Coordinate-based change listings
▬▬▬▬▬▬

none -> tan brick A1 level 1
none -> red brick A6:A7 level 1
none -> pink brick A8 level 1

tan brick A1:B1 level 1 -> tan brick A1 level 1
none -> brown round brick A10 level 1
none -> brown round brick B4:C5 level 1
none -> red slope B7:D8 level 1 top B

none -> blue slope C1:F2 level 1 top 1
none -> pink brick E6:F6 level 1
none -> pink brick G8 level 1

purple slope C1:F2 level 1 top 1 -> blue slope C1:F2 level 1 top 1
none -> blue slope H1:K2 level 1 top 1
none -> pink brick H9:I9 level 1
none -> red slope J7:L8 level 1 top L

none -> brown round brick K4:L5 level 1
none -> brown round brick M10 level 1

▬▬▬▬▬▬

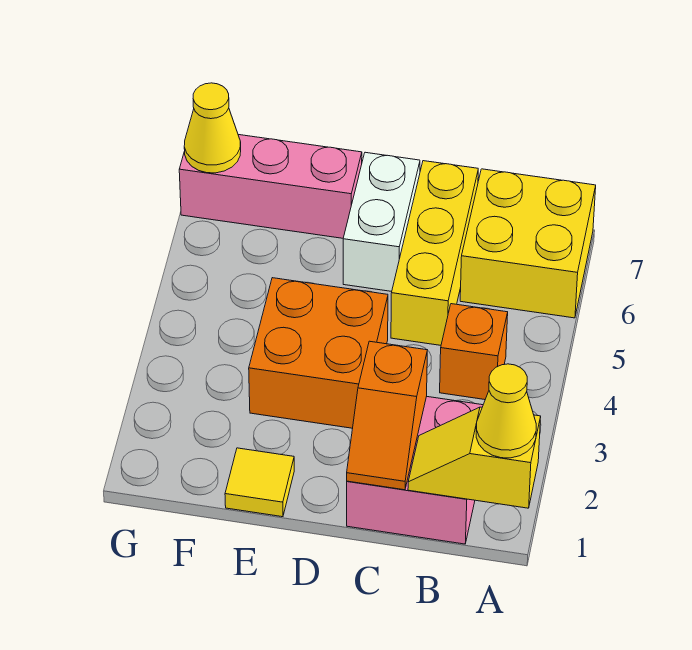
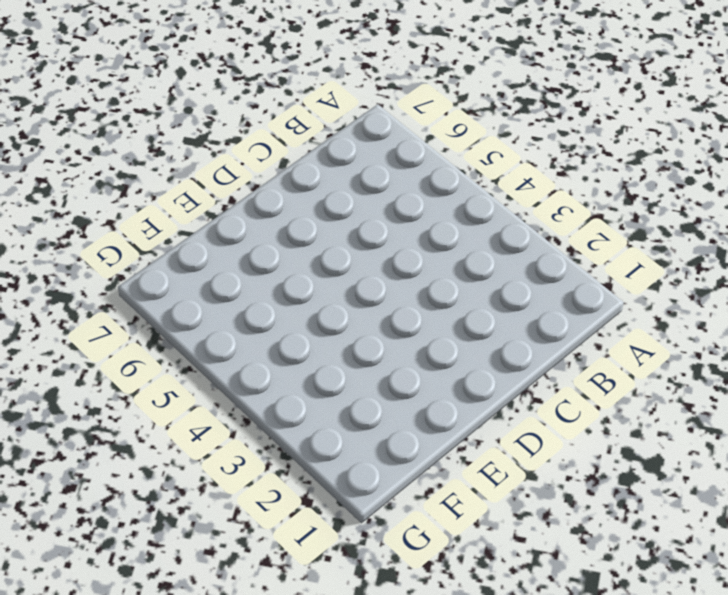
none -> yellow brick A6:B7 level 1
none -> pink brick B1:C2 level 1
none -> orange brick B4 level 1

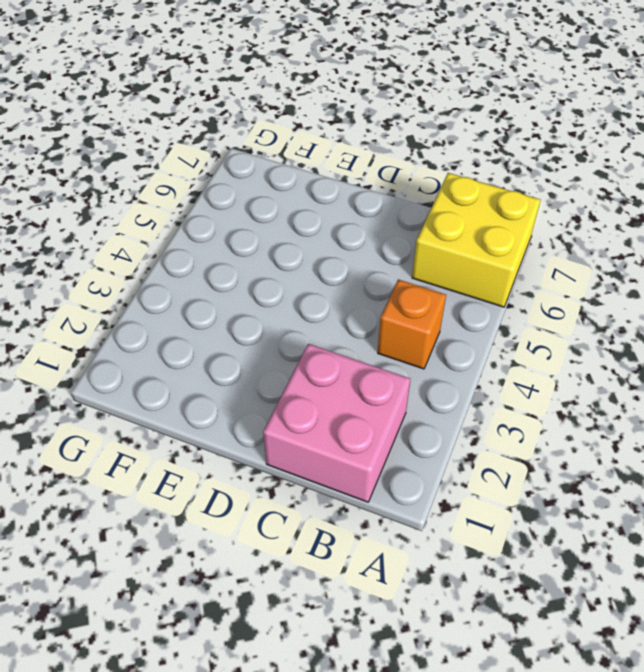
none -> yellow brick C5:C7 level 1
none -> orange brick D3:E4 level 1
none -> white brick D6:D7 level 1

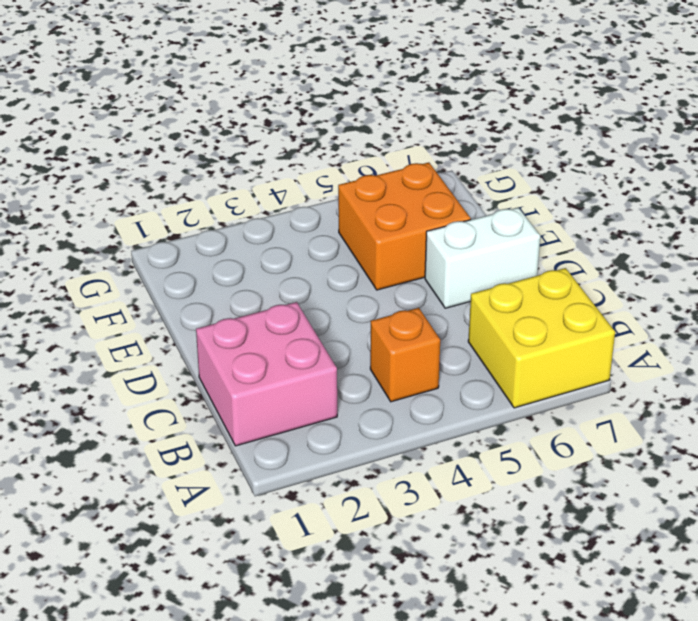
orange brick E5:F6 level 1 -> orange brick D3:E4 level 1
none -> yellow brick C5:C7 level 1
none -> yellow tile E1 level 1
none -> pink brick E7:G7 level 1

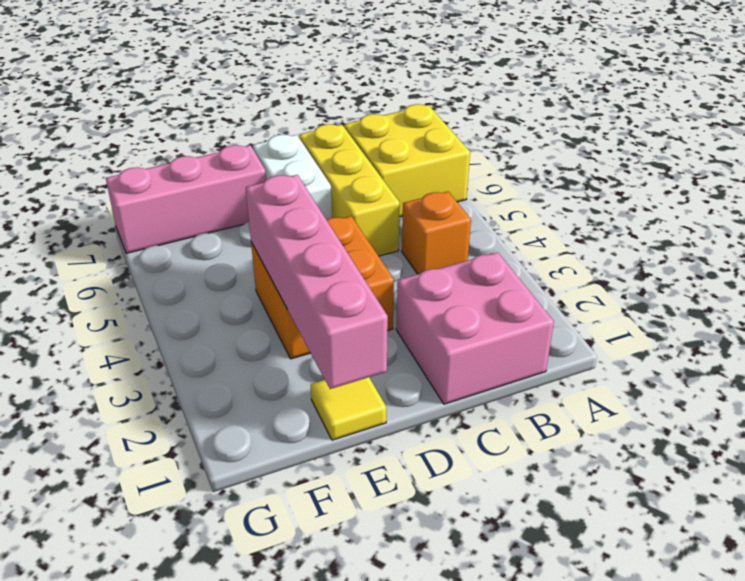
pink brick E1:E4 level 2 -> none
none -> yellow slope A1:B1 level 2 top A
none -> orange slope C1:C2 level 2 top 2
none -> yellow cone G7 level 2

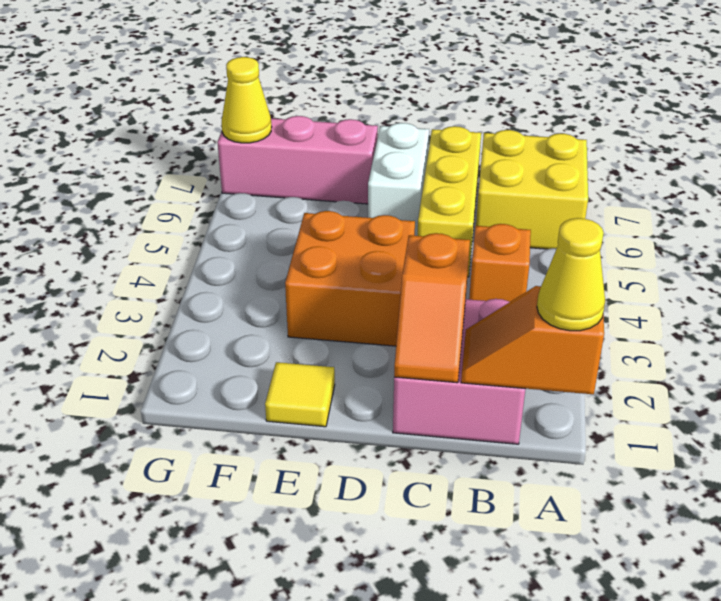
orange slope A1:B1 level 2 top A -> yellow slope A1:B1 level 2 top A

▬▬▬▬▬▬

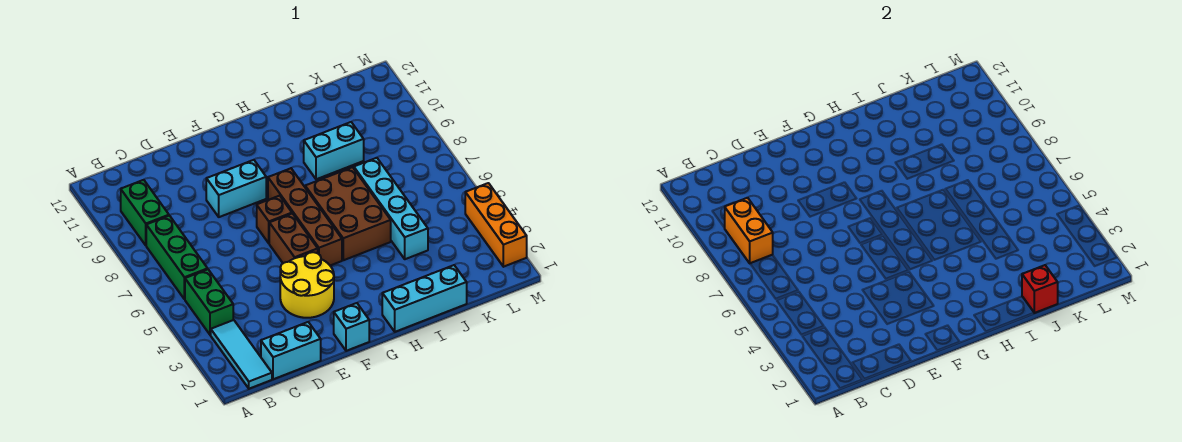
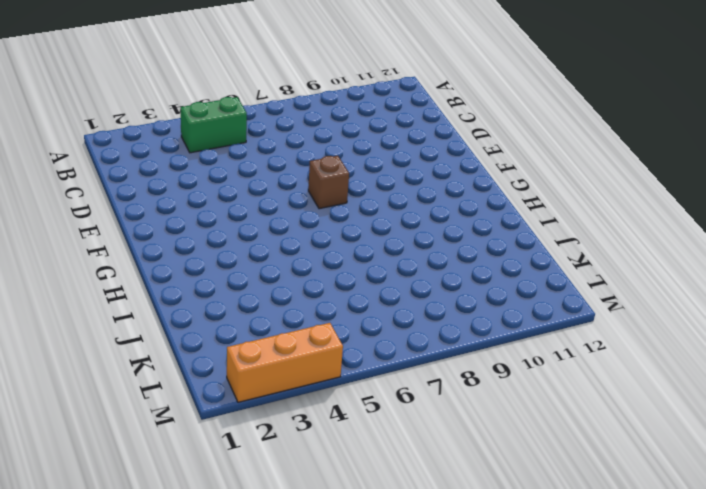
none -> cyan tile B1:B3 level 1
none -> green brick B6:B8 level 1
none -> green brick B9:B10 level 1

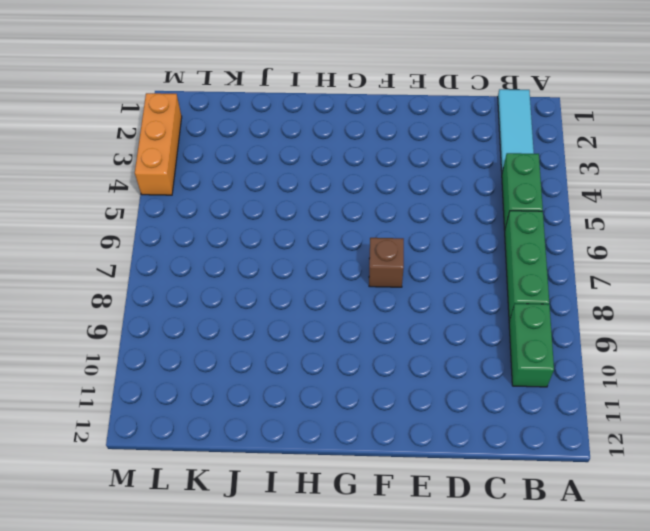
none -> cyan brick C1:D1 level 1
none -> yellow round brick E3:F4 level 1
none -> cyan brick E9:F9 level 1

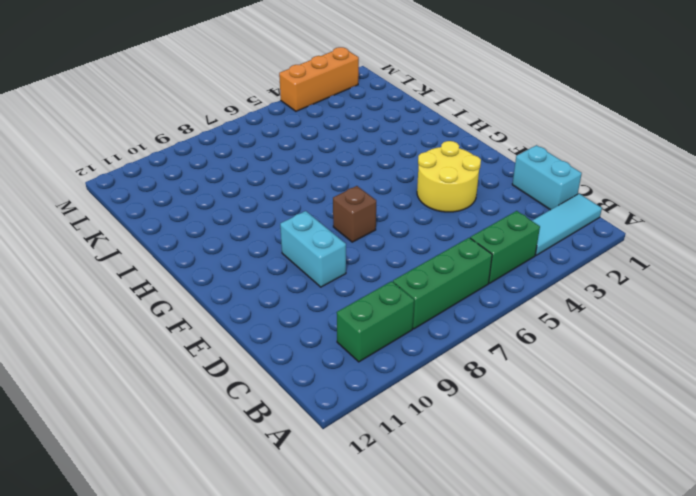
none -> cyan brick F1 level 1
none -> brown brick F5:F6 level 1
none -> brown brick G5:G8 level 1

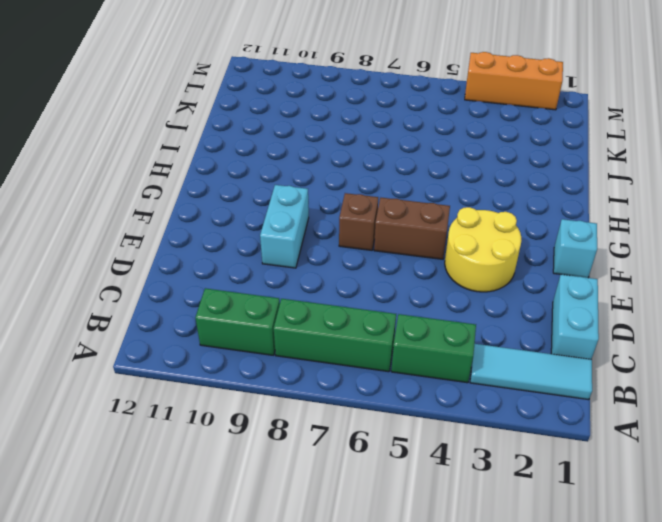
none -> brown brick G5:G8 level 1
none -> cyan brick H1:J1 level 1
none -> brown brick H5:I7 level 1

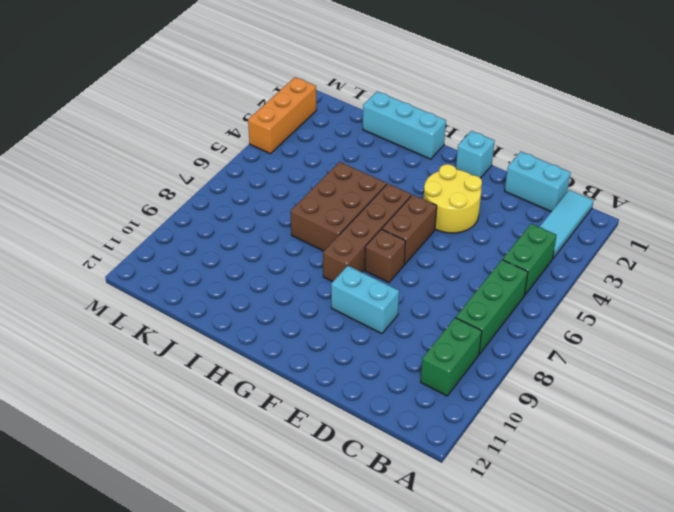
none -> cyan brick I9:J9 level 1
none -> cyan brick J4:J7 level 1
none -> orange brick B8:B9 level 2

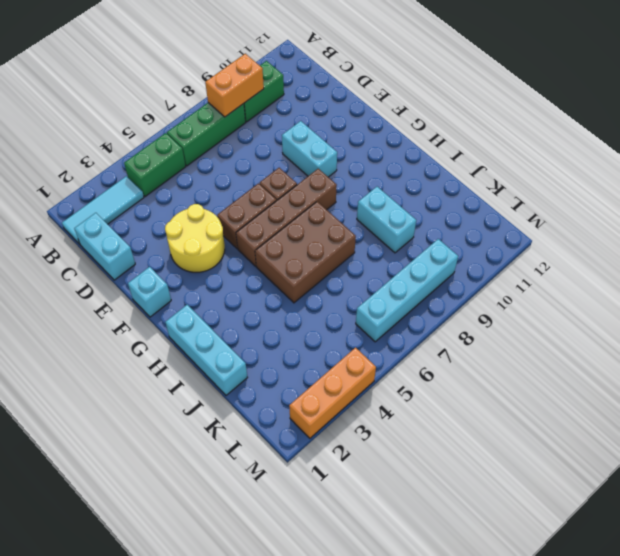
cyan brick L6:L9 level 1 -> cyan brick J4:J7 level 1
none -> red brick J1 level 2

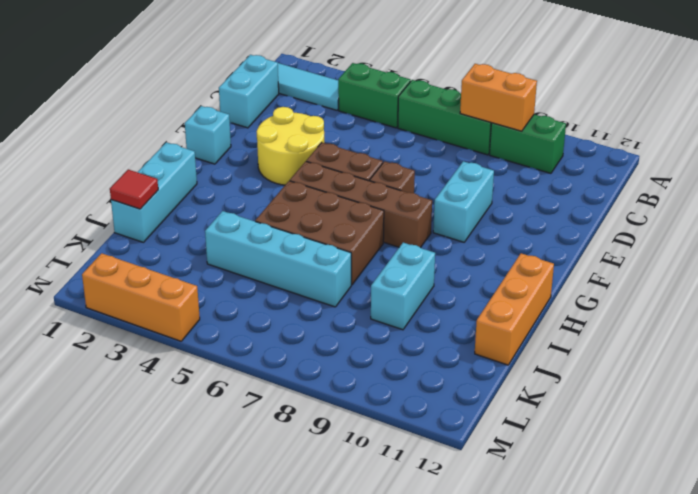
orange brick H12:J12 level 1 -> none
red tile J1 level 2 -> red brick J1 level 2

▬▬▬▬▬▬

> **Your assignment**
Once the line with "none -> tan brick A1 level 1" is found in the records above, print exactly that line and every line after it through the line with "none -> brown round brick M10 level 1".

> **Solution below**
none -> tan brick A1 level 1
none -> red brick A6:A7 level 1
none -> pink brick A8 level 1

tan brick A1:B1 level 1 -> tan brick A1 level 1
none -> brown round brick A10 level 1
none -> brown round brick B4:C5 level 1
none -> red slope B7:D8 level 1 top B

none -> blue slope C1:F2 level 1 top 1
none -> pink brick E6:F6 level 1
none -> pink brick G8 level 1

purple slope C1:F2 level 1 top 1 -> blue slope C1:F2 level 1 top 1
none -> blue slope H1:K2 level 1 top 1
none -> pink brick H9:I9 level 1
none -> red slope J7:L8 level 1 top L

none -> brown round brick K4:L5 level 1
none -> brown round brick M10 level 1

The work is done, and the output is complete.